• **Problem to work on**
Below are records with pictures in them. Output exactly the lines from the one with "yellow triangle: (217, 75)" through the one with "orange line: (118, 144) -> (99, 126), moved", both included, and leave every picture out; give only those lines.

The records below:

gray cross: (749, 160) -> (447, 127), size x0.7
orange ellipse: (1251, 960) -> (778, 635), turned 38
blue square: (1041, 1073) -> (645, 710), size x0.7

End of The records.
The records below:

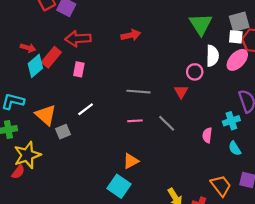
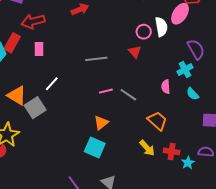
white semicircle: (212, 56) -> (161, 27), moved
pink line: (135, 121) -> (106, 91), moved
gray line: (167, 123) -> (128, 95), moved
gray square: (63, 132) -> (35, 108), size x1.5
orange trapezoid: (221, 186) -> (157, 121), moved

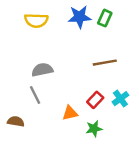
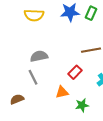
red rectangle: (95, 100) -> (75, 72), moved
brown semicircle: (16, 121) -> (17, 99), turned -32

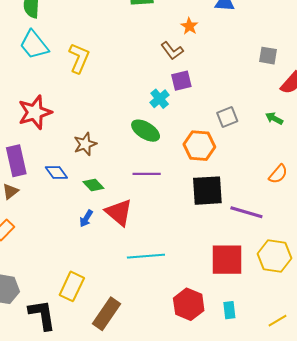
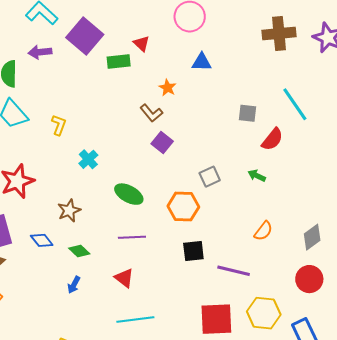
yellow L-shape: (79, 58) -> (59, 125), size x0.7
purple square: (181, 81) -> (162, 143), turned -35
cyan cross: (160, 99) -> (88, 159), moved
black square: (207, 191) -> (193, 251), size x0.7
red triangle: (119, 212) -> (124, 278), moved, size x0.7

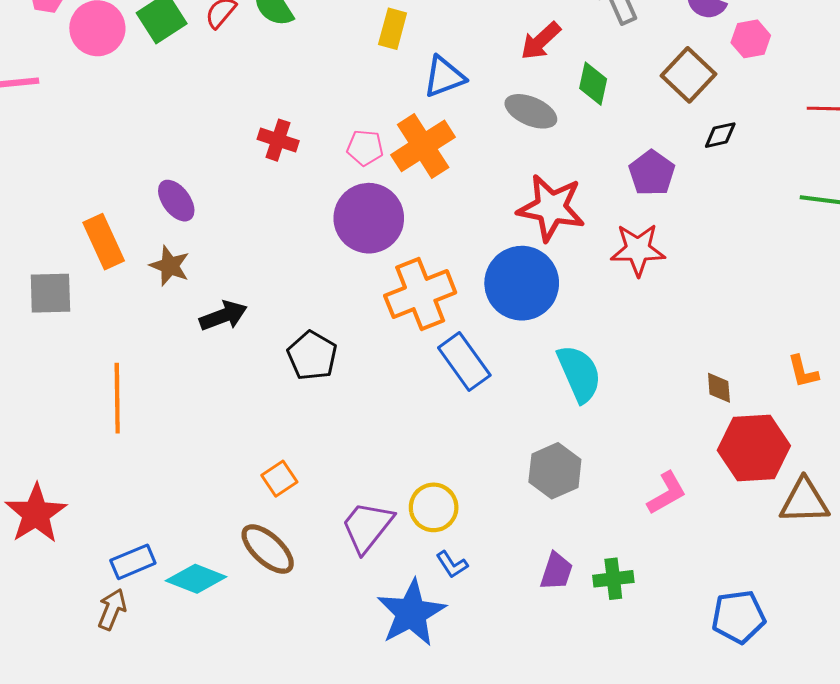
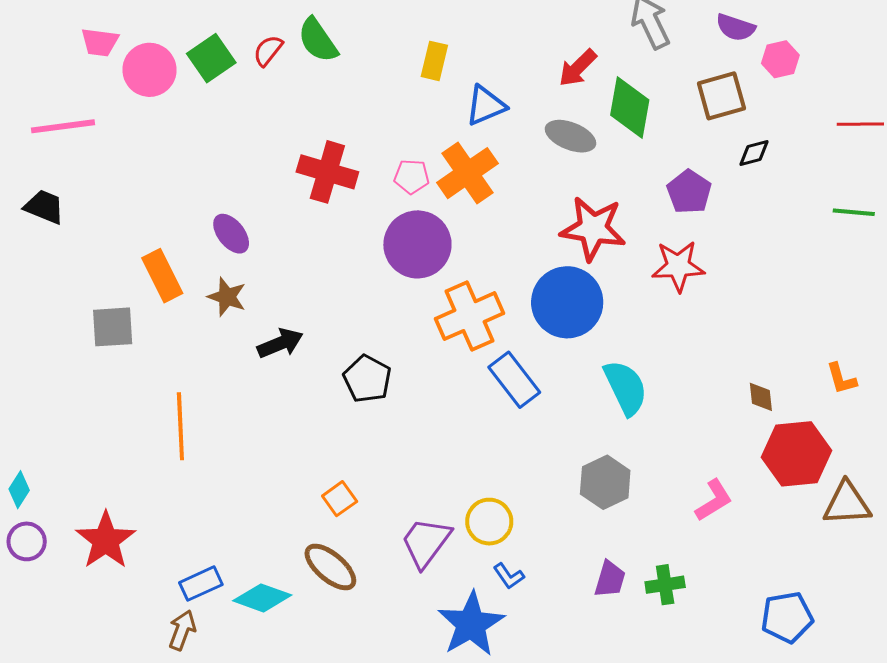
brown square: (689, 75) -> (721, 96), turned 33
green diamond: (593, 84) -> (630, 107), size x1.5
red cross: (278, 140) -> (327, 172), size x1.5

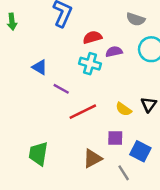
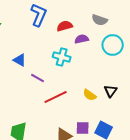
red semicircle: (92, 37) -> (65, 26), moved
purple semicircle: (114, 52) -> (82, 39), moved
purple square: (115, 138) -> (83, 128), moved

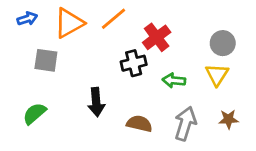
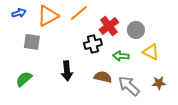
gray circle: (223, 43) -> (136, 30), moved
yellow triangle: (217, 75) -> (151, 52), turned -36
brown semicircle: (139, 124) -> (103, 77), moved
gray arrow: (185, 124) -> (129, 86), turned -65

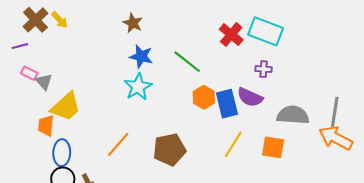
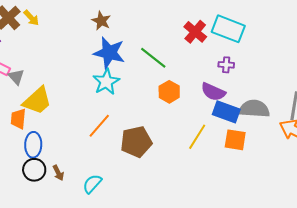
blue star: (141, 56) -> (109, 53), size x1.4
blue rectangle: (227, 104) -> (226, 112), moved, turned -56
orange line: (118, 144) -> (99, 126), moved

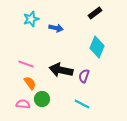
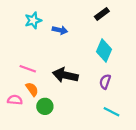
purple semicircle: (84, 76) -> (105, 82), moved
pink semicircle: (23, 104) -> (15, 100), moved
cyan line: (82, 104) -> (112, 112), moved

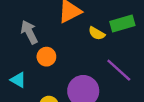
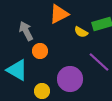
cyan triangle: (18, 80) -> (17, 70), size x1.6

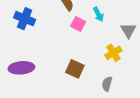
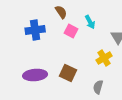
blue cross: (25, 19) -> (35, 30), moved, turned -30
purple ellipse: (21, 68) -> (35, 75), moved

End of The records.
The records below:

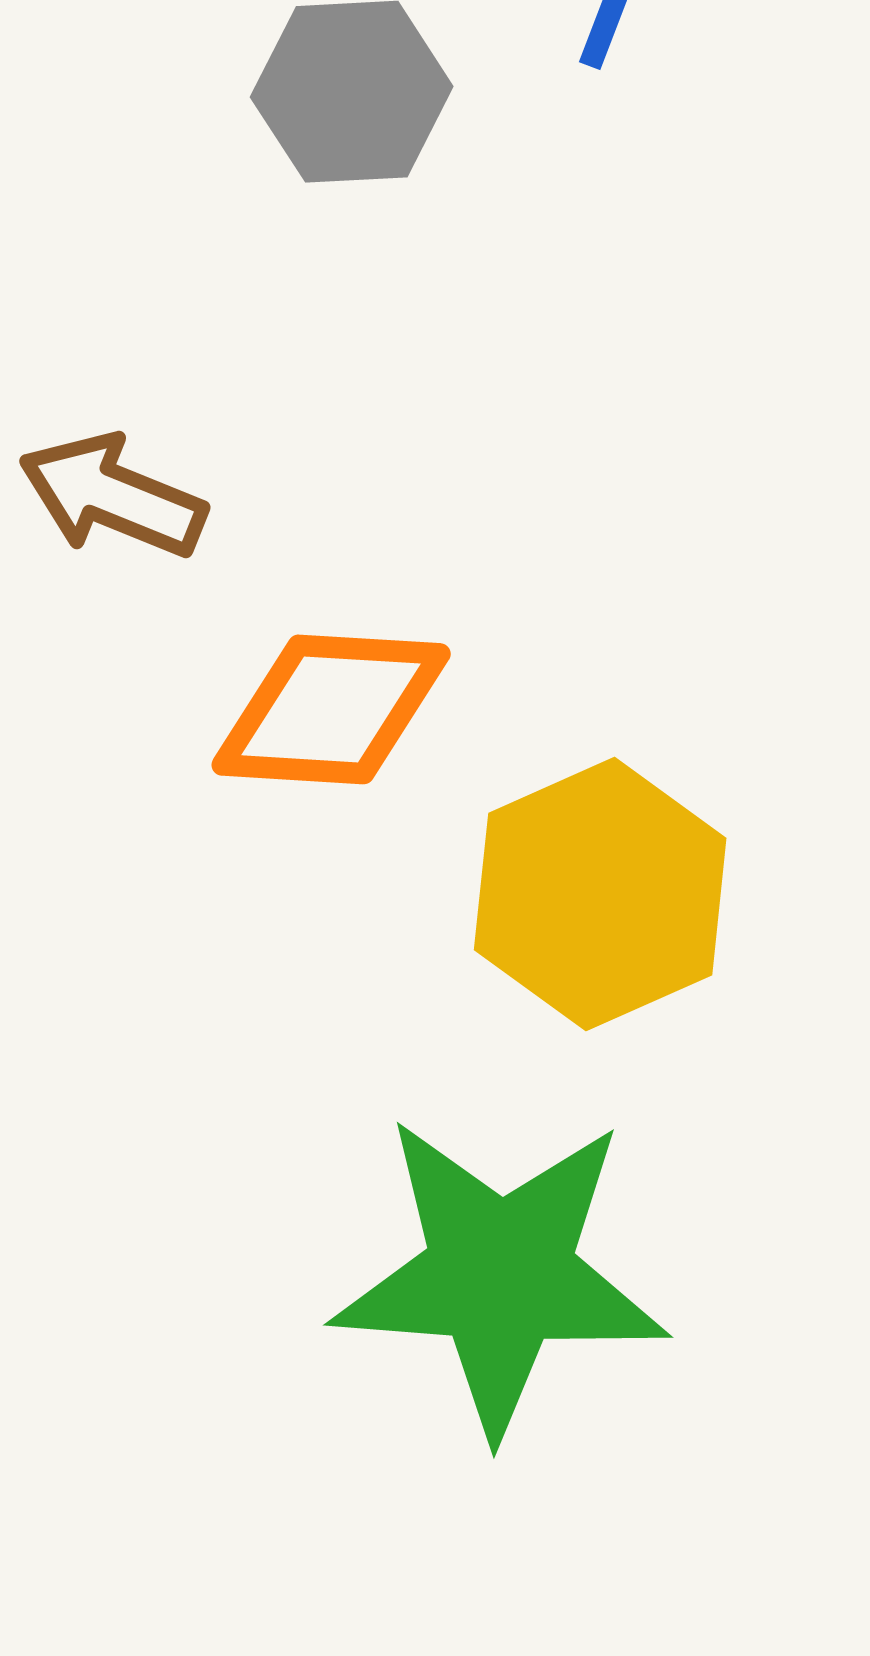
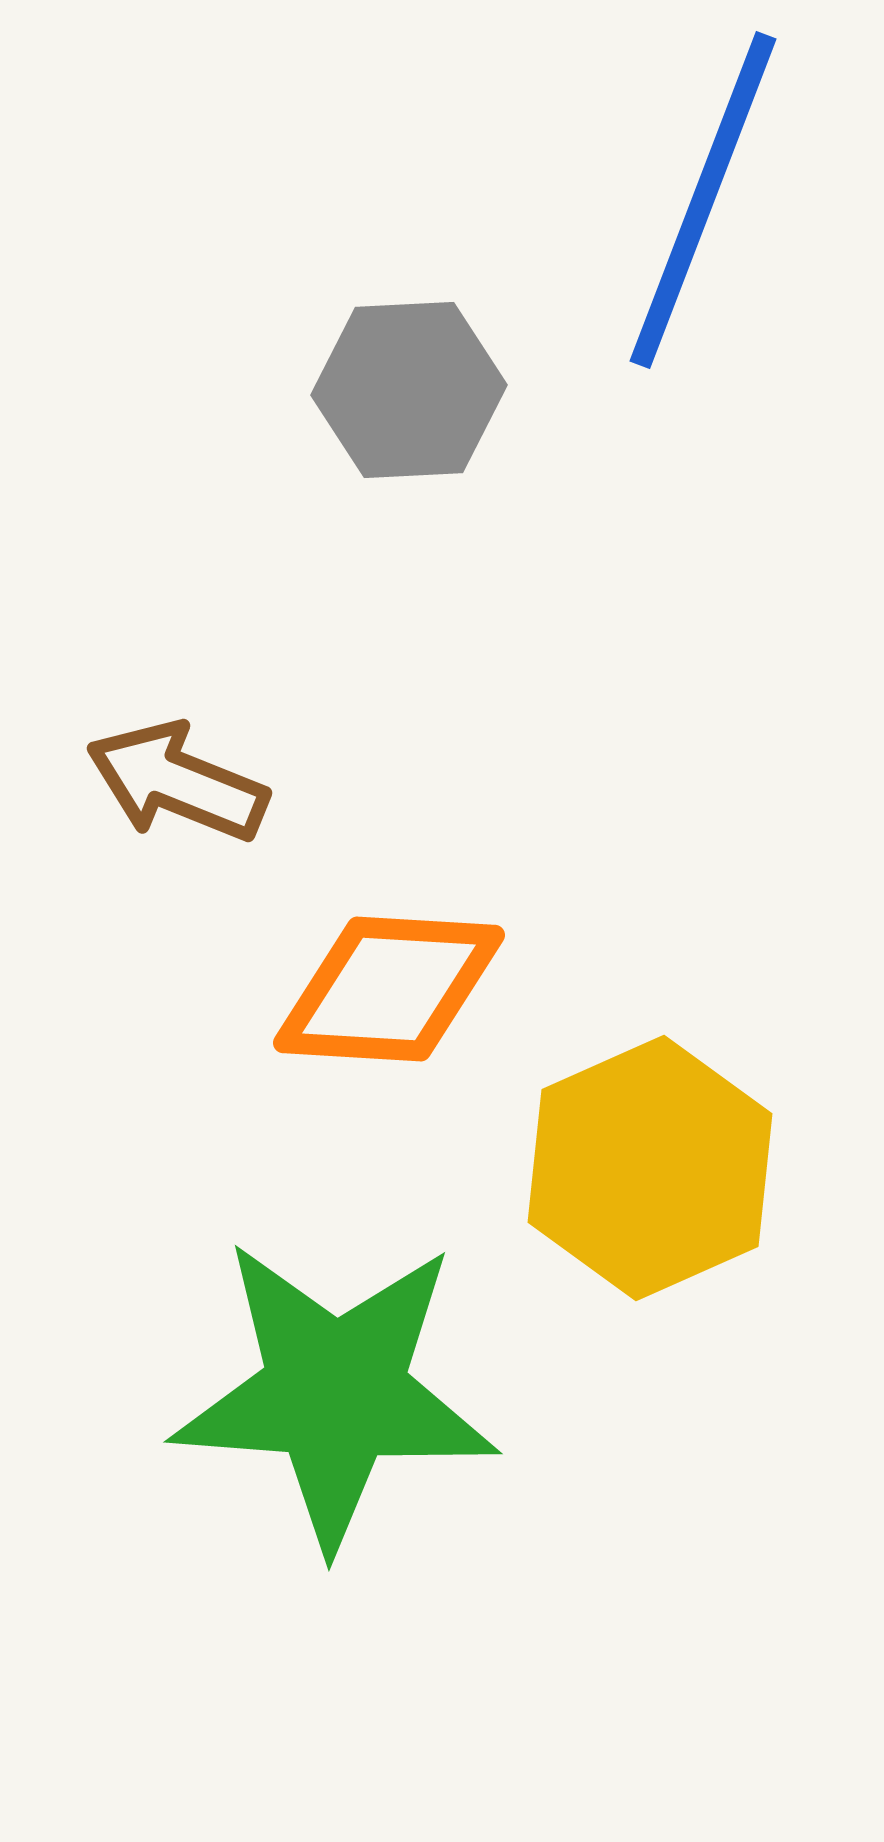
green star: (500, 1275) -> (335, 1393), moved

End of The records.

• **Task response**
yellow triangle: (217, 75) -> (151, 52), turned -36
brown semicircle: (139, 124) -> (103, 77), moved
gray arrow: (185, 124) -> (129, 86), turned -65

blue star: (141, 56) -> (109, 53), size x1.4
blue rectangle: (227, 104) -> (226, 112), moved, turned -56
orange line: (118, 144) -> (99, 126), moved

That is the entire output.